[Assigned task]
Below are the records; copy exactly the stretch from the line containing "blue trophy: 1 -> 2" through the line containing "red pot: 1 -> 3", both ends included, and nothing else.

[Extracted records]
++++++

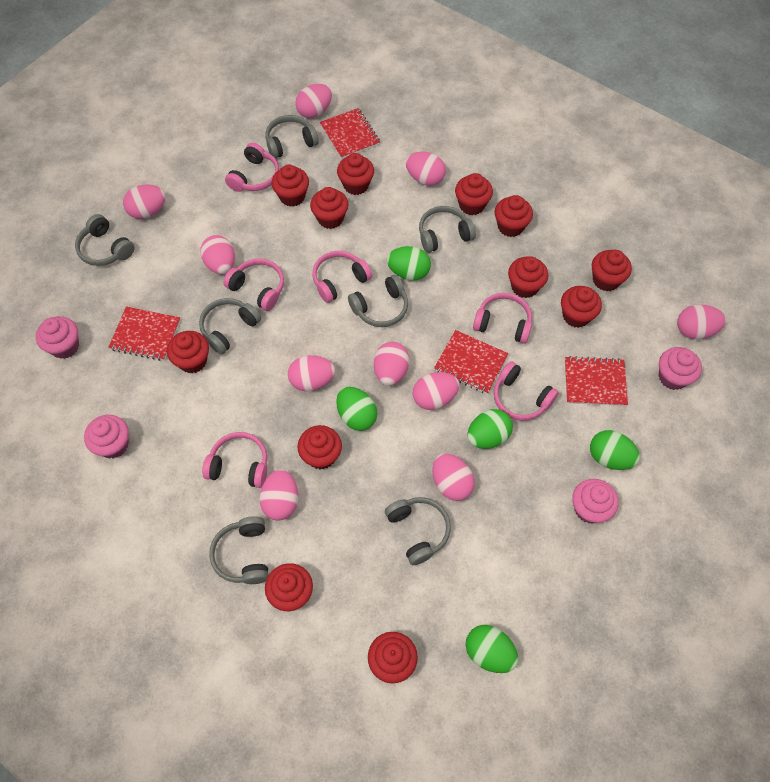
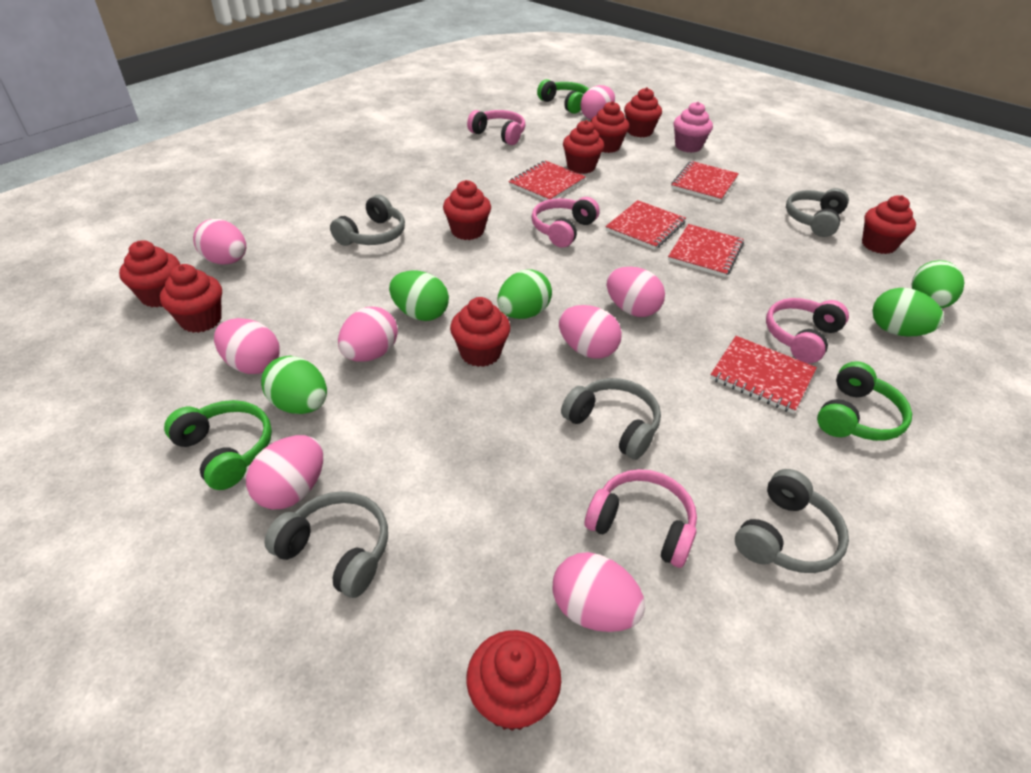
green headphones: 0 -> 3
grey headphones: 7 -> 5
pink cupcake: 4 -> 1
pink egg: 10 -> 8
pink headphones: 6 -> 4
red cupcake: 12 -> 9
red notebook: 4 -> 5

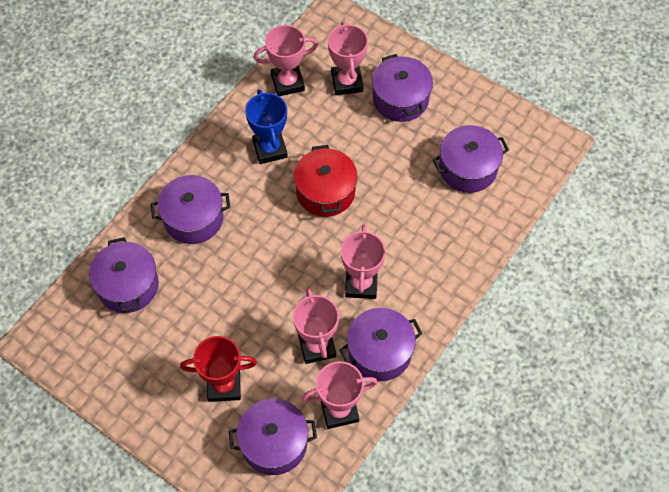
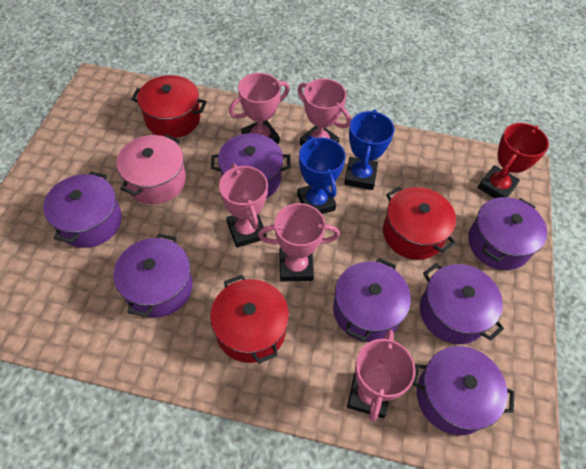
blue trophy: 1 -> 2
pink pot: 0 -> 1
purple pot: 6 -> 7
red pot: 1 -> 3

++++++

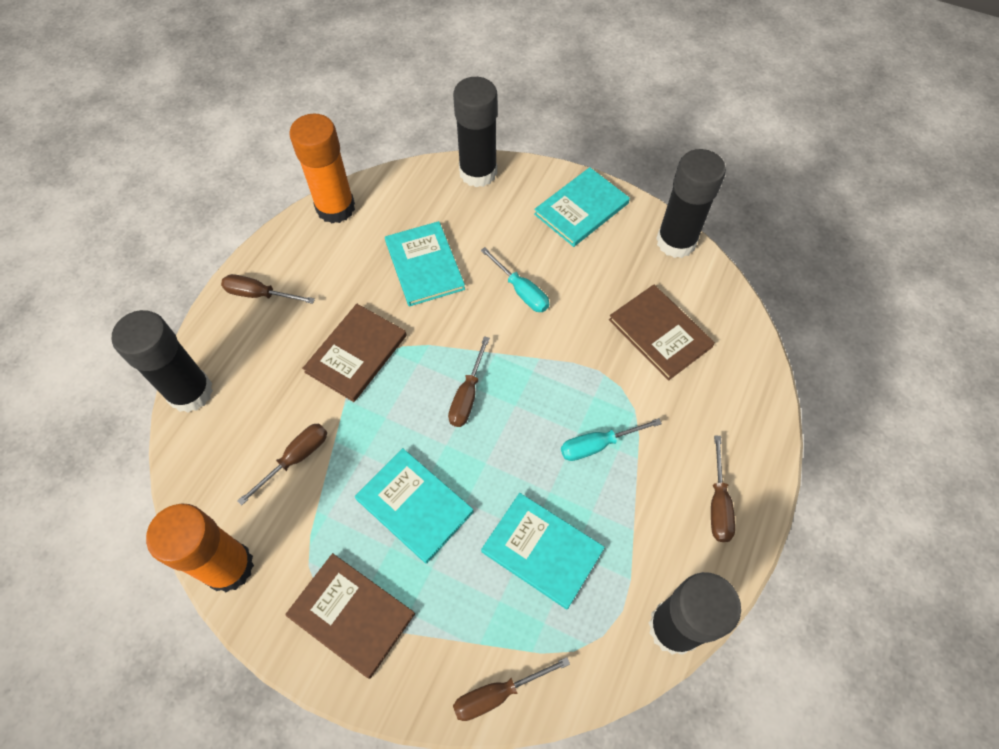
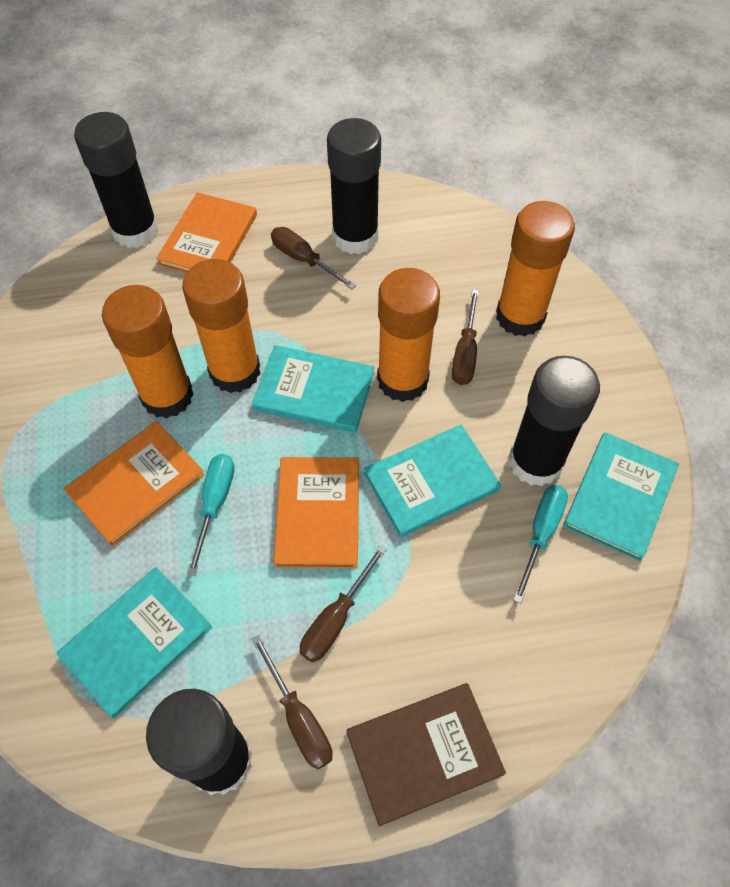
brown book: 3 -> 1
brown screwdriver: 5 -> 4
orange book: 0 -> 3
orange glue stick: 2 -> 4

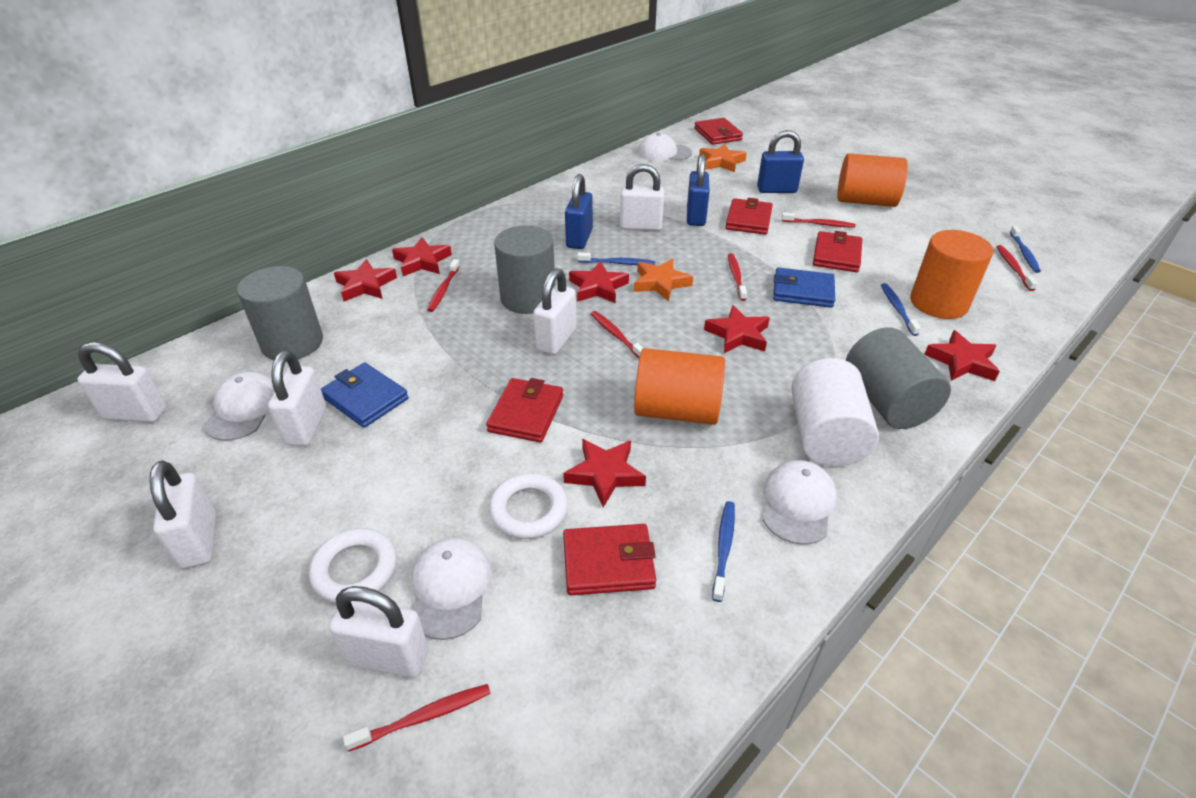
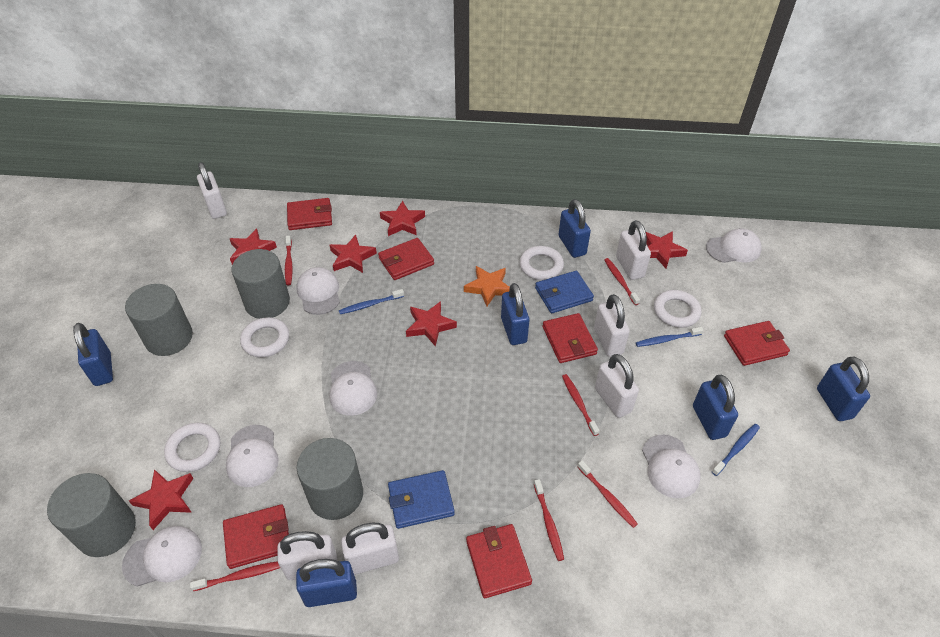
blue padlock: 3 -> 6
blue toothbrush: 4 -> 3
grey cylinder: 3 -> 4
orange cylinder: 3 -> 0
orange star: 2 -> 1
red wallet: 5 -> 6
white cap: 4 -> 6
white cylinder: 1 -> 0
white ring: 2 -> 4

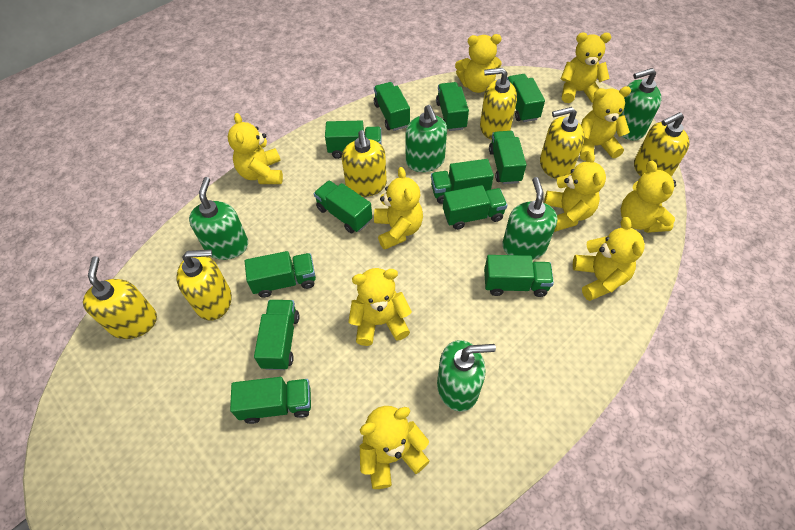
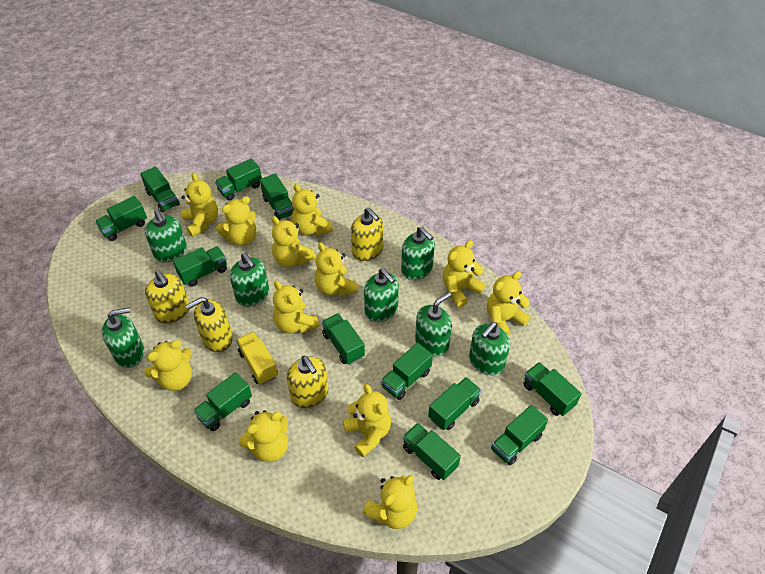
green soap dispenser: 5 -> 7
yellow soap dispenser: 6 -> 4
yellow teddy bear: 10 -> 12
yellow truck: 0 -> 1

++++++

[Solution to this problem]
blue trophy: 1 -> 2
pink pot: 0 -> 1
purple pot: 6 -> 7
red pot: 1 -> 3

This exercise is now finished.